Exercise instructions ▸
Your job is to set down the stretch of entries that opens with the line containing "R111: 82 (BUF, GND) -> 68 (BUF, GND)" and closes with the line containing "R4: 16 (+3V3, n6) -> none". Keep both end lines, copy each exactly, and add nothing.

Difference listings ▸
◇ ◇ ◇ ◇ ◇ ◇ ◇

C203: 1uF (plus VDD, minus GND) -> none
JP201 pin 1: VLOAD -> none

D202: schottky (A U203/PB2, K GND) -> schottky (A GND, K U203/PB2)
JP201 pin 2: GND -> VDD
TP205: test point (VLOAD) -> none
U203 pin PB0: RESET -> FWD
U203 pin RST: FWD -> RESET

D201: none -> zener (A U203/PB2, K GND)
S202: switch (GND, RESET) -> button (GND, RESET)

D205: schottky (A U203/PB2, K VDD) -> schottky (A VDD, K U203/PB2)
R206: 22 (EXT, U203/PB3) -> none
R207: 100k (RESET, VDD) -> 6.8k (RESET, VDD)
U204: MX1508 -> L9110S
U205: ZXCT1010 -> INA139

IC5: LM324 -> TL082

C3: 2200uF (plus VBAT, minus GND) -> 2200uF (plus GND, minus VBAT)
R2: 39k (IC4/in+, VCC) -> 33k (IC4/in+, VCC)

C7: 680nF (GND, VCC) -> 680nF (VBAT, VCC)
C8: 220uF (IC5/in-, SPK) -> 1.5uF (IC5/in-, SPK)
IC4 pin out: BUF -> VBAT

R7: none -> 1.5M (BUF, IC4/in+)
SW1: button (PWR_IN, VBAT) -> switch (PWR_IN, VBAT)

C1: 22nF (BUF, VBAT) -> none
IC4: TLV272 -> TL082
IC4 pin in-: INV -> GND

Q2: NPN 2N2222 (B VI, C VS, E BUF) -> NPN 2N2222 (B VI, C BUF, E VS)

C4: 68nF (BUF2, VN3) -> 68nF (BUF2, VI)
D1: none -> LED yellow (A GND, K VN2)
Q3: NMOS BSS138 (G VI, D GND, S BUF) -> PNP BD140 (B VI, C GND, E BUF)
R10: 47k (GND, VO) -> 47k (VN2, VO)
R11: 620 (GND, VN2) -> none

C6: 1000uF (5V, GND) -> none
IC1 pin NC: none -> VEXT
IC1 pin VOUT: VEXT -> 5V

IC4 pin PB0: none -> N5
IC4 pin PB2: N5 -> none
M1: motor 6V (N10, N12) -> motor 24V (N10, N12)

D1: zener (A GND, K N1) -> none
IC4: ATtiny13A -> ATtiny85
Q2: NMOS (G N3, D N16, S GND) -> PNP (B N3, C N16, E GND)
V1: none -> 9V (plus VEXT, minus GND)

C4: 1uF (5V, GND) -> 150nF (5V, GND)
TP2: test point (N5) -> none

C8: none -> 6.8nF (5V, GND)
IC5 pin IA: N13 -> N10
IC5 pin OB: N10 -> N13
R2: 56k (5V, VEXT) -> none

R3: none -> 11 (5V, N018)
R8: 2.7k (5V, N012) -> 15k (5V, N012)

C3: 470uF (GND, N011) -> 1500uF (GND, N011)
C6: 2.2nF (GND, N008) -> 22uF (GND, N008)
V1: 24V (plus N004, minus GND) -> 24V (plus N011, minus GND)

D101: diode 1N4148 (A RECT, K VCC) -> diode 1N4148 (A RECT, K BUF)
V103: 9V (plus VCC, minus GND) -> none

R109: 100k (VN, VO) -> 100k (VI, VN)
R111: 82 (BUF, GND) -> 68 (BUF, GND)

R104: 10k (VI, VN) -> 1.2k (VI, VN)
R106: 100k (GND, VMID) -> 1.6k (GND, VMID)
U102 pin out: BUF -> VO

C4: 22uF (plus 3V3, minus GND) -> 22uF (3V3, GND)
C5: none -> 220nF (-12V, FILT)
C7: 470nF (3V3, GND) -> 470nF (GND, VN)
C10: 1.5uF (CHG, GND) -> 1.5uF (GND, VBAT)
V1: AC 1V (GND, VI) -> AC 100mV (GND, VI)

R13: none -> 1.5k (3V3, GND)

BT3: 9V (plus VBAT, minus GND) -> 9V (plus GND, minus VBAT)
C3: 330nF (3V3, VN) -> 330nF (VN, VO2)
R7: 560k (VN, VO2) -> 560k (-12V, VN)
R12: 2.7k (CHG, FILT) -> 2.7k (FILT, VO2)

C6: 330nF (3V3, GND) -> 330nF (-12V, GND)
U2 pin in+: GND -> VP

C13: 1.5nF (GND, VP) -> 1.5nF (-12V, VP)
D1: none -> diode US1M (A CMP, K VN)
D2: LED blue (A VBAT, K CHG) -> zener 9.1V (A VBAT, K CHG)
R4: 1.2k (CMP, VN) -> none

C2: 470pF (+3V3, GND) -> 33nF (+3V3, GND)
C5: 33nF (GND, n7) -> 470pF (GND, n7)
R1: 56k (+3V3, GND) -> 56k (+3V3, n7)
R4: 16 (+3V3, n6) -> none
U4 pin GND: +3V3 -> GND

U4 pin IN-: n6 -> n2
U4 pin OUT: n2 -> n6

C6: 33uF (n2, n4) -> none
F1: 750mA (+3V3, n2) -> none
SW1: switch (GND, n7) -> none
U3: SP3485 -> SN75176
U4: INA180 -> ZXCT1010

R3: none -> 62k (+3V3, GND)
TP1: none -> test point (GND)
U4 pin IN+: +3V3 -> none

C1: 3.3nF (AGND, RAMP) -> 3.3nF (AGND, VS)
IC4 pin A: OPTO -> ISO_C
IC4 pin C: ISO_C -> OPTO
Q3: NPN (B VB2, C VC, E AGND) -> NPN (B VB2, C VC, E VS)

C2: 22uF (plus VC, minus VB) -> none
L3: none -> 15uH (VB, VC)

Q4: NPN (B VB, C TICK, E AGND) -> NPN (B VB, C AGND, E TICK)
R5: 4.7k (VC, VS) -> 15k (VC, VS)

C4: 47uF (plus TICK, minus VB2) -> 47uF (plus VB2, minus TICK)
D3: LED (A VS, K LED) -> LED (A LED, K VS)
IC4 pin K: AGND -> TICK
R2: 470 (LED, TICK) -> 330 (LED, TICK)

◇ ◇ ◇ ◇ ◇ ◇ ◇

Solution to this task ▸
R111: 82 (BUF, GND) -> 68 (BUF, GND)

R104: 10k (VI, VN) -> 1.2k (VI, VN)
R106: 100k (GND, VMID) -> 1.6k (GND, VMID)
U102 pin out: BUF -> VO

C4: 22uF (plus 3V3, minus GND) -> 22uF (3V3, GND)
C5: none -> 220nF (-12V, FILT)
C7: 470nF (3V3, GND) -> 470nF (GND, VN)
C10: 1.5uF (CHG, GND) -> 1.5uF (GND, VBAT)
V1: AC 1V (GND, VI) -> AC 100mV (GND, VI)

R13: none -> 1.5k (3V3, GND)

BT3: 9V (plus VBAT, minus GND) -> 9V (plus GND, minus VBAT)
C3: 330nF (3V3, VN) -> 330nF (VN, VO2)
R7: 560k (VN, VO2) -> 560k (-12V, VN)
R12: 2.7k (CHG, FILT) -> 2.7k (FILT, VO2)

C6: 330nF (3V3, GND) -> 330nF (-12V, GND)
U2 pin in+: GND -> VP

C13: 1.5nF (GND, VP) -> 1.5nF (-12V, VP)
D1: none -> diode US1M (A CMP, K VN)
D2: LED blue (A VBAT, K CHG) -> zener 9.1V (A VBAT, K CHG)
R4: 1.2k (CMP, VN) -> none

C2: 470pF (+3V3, GND) -> 33nF (+3V3, GND)
C5: 33nF (GND, n7) -> 470pF (GND, n7)
R1: 56k (+3V3, GND) -> 56k (+3V3, n7)
R4: 16 (+3V3, n6) -> none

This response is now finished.